(Data records)
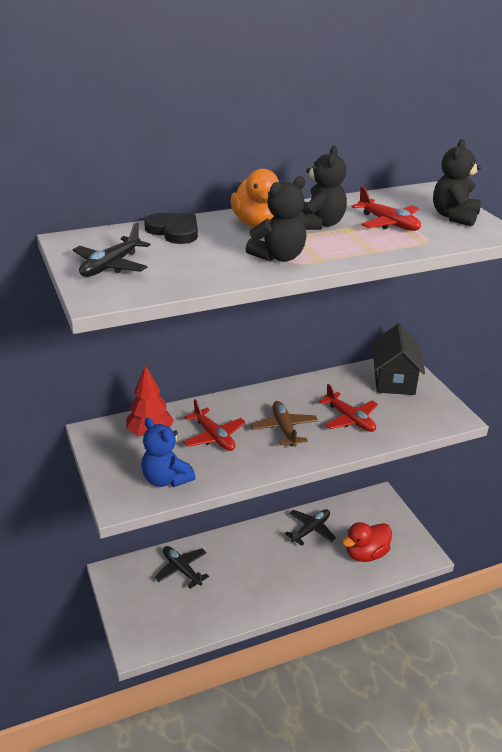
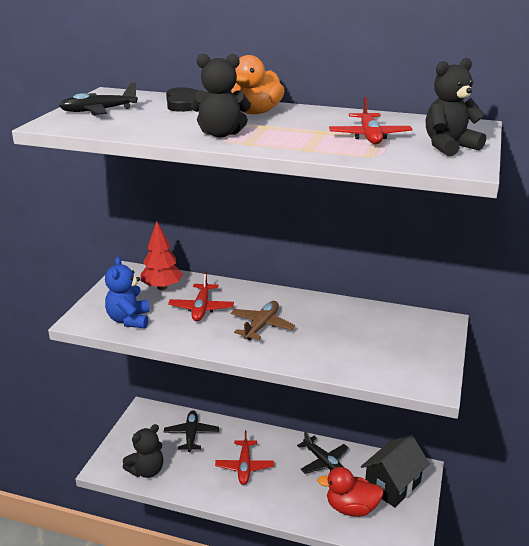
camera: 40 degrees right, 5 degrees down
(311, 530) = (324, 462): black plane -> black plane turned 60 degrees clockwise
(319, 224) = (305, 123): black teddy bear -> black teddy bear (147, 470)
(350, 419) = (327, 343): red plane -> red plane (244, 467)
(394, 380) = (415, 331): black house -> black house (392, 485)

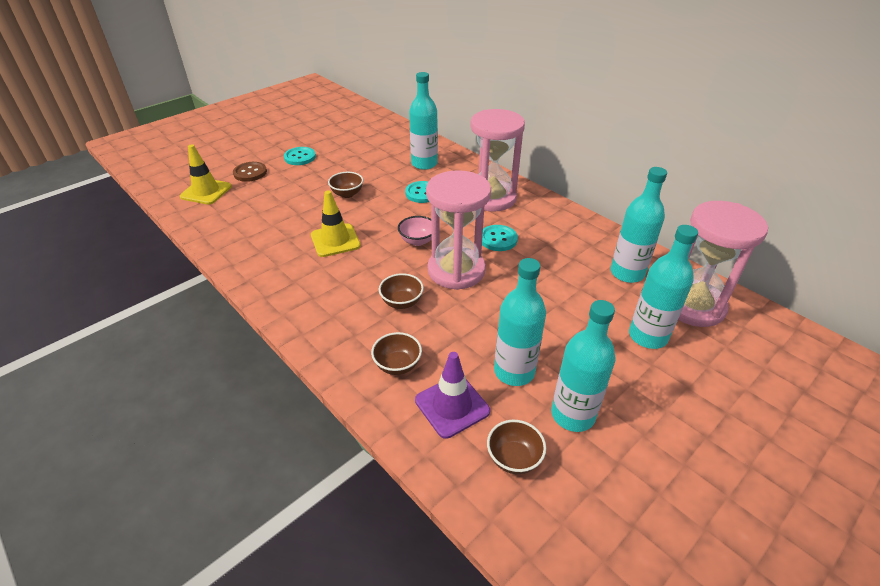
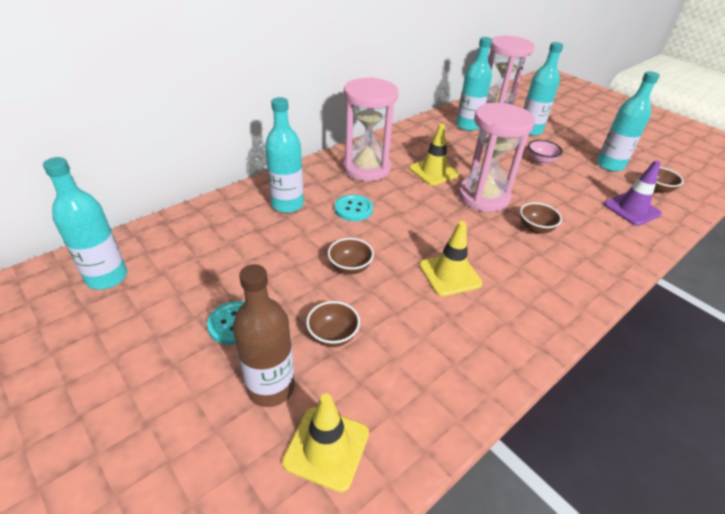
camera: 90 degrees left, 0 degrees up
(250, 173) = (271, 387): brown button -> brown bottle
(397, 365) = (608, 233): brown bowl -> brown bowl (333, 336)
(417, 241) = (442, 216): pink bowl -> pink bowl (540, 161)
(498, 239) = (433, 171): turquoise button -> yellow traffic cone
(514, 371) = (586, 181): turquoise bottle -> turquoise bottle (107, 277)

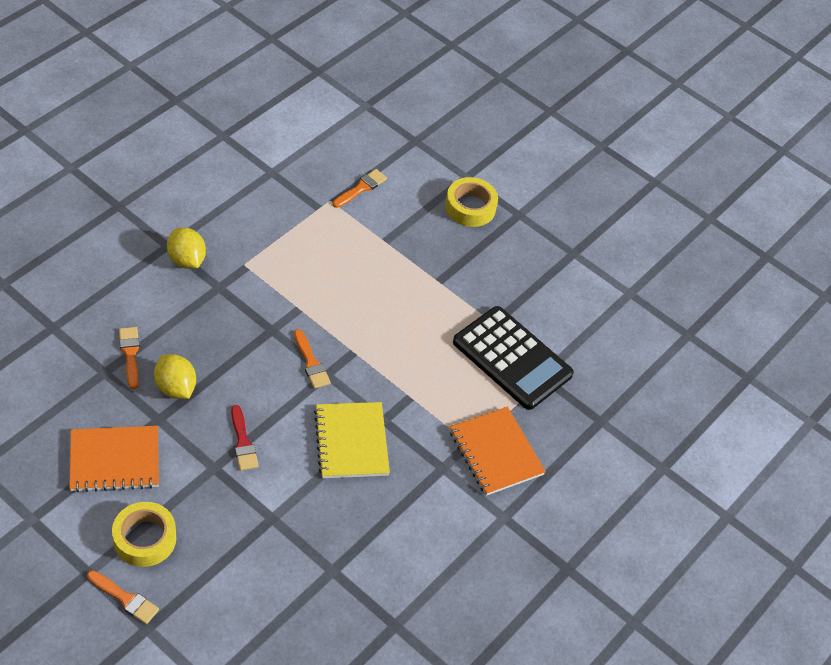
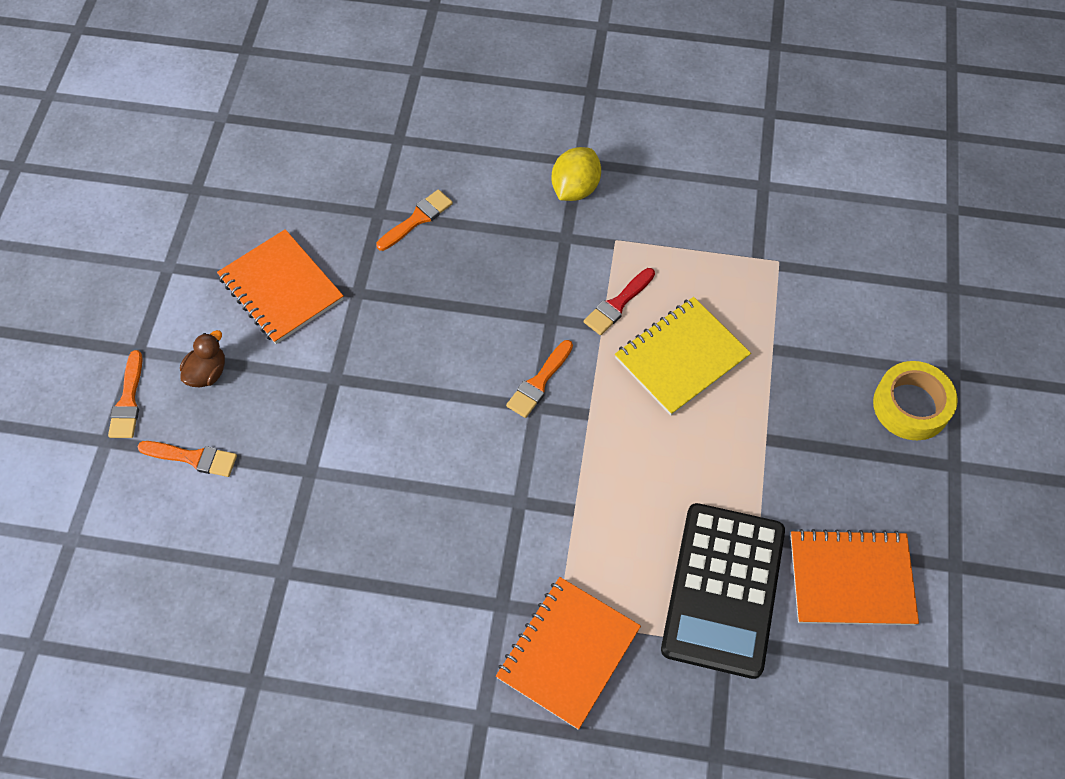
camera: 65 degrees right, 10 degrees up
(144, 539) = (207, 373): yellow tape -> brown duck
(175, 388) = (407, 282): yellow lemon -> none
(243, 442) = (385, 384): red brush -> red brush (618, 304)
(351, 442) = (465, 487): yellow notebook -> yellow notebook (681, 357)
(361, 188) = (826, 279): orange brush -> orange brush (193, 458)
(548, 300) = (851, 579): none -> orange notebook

--- ASSIGNMENT ---
Would you retype every record above exactly, leaving out the pictures?

--- RESPONSE BELOW ---
camera: 40 degrees right, 5 degrees down
(311, 530) = (324, 462): black plane -> black plane turned 60 degrees clockwise
(319, 224) = (305, 123): black teddy bear -> black teddy bear (147, 470)
(350, 419) = (327, 343): red plane -> red plane (244, 467)
(394, 380) = (415, 331): black house -> black house (392, 485)

camera: 90 degrees left, 0 degrees up
(250, 173) = (271, 387): brown button -> brown bottle
(397, 365) = (608, 233): brown bowl -> brown bowl (333, 336)
(417, 241) = (442, 216): pink bowl -> pink bowl (540, 161)
(498, 239) = (433, 171): turquoise button -> yellow traffic cone
(514, 371) = (586, 181): turquoise bottle -> turquoise bottle (107, 277)

camera: 65 degrees right, 10 degrees up
(144, 539) = (207, 373): yellow tape -> brown duck
(175, 388) = (407, 282): yellow lemon -> none
(243, 442) = (385, 384): red brush -> red brush (618, 304)
(351, 442) = (465, 487): yellow notebook -> yellow notebook (681, 357)
(361, 188) = (826, 279): orange brush -> orange brush (193, 458)
(548, 300) = (851, 579): none -> orange notebook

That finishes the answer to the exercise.